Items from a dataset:
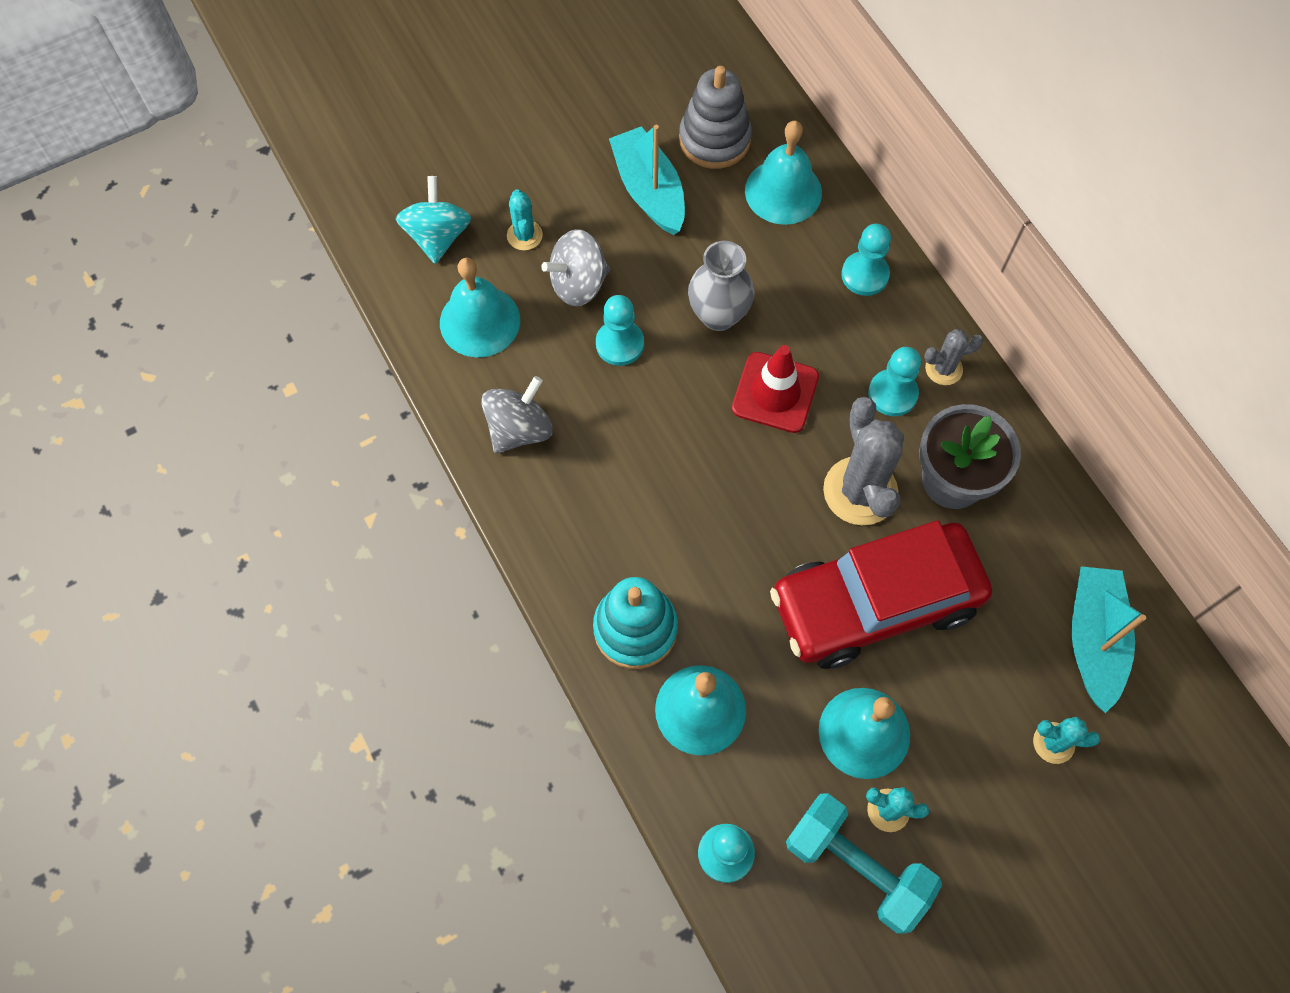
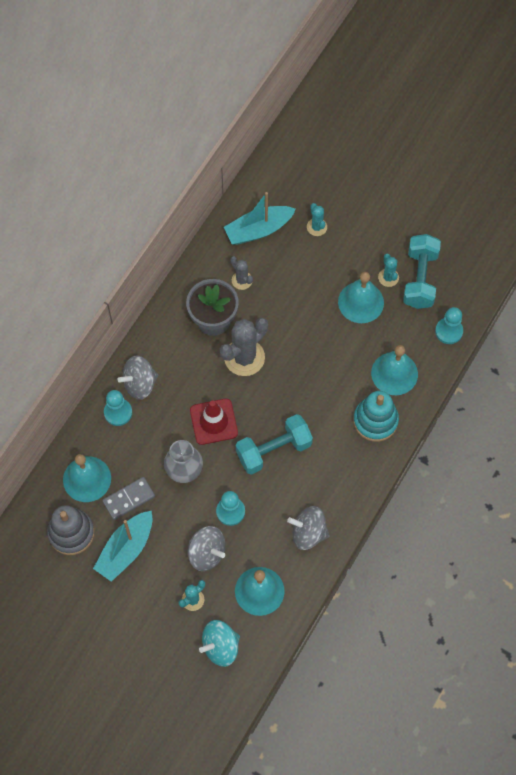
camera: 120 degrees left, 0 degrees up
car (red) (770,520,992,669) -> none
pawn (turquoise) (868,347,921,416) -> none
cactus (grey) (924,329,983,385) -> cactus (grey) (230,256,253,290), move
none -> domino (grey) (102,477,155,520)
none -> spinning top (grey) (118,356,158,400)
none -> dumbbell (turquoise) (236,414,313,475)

- YOUR TASK: Repeat the records above word for word, apart from the pictures.

- RESPONSE TO THE TASK:
camera: 120 degrees left, 0 degrees up
car (red) (770,520,992,669) -> none
pawn (turquoise) (868,347,921,416) -> none
cactus (grey) (924,329,983,385) -> cactus (grey) (230,256,253,290), move
none -> domino (grey) (102,477,155,520)
none -> spinning top (grey) (118,356,158,400)
none -> dumbbell (turquoise) (236,414,313,475)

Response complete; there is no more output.